*EXTRACTED RECORDS*.
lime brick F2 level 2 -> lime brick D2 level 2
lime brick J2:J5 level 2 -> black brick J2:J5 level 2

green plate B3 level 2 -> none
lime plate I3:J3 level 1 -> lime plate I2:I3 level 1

---

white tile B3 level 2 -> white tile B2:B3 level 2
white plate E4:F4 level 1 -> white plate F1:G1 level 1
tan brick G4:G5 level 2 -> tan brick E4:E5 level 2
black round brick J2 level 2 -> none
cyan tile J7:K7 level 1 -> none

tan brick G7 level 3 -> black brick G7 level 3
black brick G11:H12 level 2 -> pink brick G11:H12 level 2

*REQUIRED ACTION*.
From the records above, transcribe without alteration every line from the one with "white tile B3" to the one with "black brick G11:H12", inclusive.

*WRITTEN ANSWER*.
white tile B3 level 2 -> white tile B2:B3 level 2
white plate E4:F4 level 1 -> white plate F1:G1 level 1
tan brick G4:G5 level 2 -> tan brick E4:E5 level 2
black round brick J2 level 2 -> none
cyan tile J7:K7 level 1 -> none

tan brick G7 level 3 -> black brick G7 level 3
black brick G11:H12 level 2 -> pink brick G11:H12 level 2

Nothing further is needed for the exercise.